* [What you will do]
Range to output from the entries below: the line containing "black fork: none = 0 -> [275,287,303,359] = 1" through the line containing "yellow lemon: [384,201,460,282]". Set it down exactly, ends included, nothing else.

[Entries taken from a collection]
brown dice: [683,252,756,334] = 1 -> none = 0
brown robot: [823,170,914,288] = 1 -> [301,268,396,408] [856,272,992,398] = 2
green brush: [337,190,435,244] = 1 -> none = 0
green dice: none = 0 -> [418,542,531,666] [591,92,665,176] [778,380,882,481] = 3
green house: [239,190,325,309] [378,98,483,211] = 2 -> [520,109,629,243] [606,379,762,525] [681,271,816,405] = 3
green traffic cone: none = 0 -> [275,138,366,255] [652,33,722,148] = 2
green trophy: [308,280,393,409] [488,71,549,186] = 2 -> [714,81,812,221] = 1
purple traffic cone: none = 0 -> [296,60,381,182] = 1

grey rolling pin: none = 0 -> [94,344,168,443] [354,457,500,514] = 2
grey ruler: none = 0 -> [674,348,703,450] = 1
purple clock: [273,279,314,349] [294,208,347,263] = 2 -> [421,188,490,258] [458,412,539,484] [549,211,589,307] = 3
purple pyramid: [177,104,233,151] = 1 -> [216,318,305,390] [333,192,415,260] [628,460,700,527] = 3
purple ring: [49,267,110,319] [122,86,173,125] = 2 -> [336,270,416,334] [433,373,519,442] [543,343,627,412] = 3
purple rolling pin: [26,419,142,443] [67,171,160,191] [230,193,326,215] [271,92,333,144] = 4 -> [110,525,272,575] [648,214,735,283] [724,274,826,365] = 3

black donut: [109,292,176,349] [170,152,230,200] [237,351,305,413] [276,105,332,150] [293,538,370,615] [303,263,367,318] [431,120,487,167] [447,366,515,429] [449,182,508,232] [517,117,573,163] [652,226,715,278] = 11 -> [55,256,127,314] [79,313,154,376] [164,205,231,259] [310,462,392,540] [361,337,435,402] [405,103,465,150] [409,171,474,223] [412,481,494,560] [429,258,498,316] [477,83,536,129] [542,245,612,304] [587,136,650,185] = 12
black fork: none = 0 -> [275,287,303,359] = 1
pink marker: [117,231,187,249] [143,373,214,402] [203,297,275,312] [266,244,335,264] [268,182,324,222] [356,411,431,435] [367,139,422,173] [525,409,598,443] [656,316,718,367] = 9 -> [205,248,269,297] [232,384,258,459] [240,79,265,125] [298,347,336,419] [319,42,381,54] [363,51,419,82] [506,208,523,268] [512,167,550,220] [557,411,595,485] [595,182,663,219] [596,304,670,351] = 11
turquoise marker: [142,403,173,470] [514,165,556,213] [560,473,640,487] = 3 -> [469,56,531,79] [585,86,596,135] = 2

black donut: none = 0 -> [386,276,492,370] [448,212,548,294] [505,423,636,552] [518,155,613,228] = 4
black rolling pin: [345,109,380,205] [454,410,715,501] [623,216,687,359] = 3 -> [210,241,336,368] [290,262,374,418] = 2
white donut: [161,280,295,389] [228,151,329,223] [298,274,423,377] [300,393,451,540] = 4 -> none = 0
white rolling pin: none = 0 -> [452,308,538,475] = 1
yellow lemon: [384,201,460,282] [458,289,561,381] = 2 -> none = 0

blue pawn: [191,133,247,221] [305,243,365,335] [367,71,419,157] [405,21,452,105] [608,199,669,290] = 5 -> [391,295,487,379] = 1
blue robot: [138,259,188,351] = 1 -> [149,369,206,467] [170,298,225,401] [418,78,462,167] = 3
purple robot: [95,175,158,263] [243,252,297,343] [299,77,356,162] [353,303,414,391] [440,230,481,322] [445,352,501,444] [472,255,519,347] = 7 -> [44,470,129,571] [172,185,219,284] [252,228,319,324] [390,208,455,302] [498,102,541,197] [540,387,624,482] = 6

* [Result for this task]
black fork: none = 0 -> [275,287,303,359] = 1
pink marker: [117,231,187,249] [143,373,214,402] [203,297,275,312] [266,244,335,264] [268,182,324,222] [356,411,431,435] [367,139,422,173] [525,409,598,443] [656,316,718,367] = 9 -> [205,248,269,297] [232,384,258,459] [240,79,265,125] [298,347,336,419] [319,42,381,54] [363,51,419,82] [506,208,523,268] [512,167,550,220] [557,411,595,485] [595,182,663,219] [596,304,670,351] = 11
turquoise marker: [142,403,173,470] [514,165,556,213] [560,473,640,487] = 3 -> [469,56,531,79] [585,86,596,135] = 2

black donut: none = 0 -> [386,276,492,370] [448,212,548,294] [505,423,636,552] [518,155,613,228] = 4
black rolling pin: [345,109,380,205] [454,410,715,501] [623,216,687,359] = 3 -> [210,241,336,368] [290,262,374,418] = 2
white donut: [161,280,295,389] [228,151,329,223] [298,274,423,377] [300,393,451,540] = 4 -> none = 0
white rolling pin: none = 0 -> [452,308,538,475] = 1
yellow lemon: [384,201,460,282] [458,289,561,381] = 2 -> none = 0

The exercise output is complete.